↓↓↓

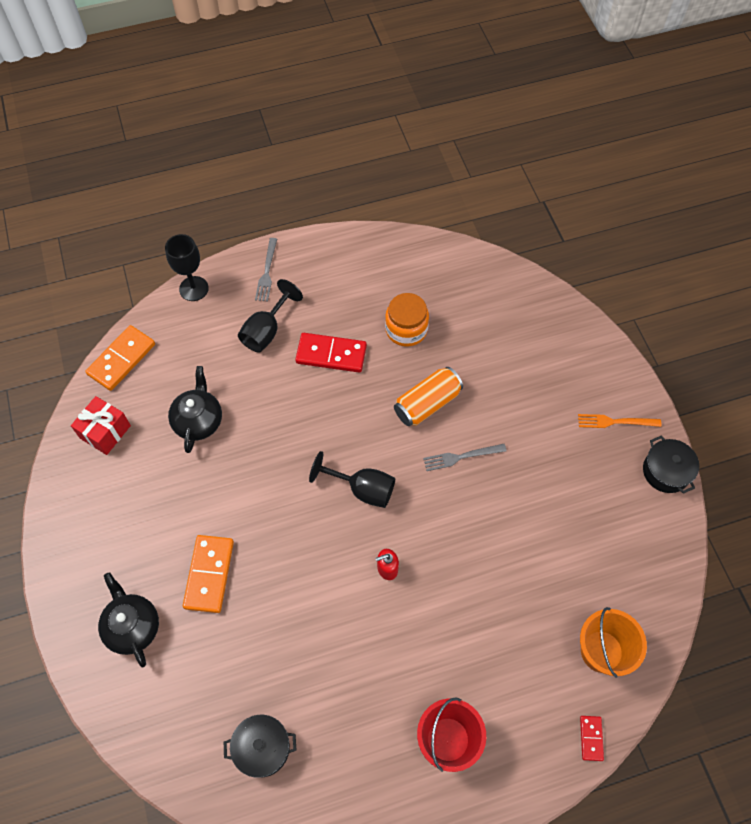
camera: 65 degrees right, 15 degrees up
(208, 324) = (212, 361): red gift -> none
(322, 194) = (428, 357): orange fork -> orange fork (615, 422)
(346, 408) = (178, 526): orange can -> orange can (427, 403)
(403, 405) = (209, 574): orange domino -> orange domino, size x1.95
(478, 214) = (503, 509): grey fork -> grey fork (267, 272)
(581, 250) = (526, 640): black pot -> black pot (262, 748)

↑↑↑

Exercise brief:
An exact copy of each entry is required, minus the pictures.

Expected output:
camera: 65 degrees right, 15 degrees up
(208, 324) = (212, 361): red gift -> none
(322, 194) = (428, 357): orange fork -> orange fork (615, 422)
(346, 408) = (178, 526): orange can -> orange can (427, 403)
(403, 405) = (209, 574): orange domino -> orange domino, size x1.95
(478, 214) = (503, 509): grey fork -> grey fork (267, 272)
(581, 250) = (526, 640): black pot -> black pot (262, 748)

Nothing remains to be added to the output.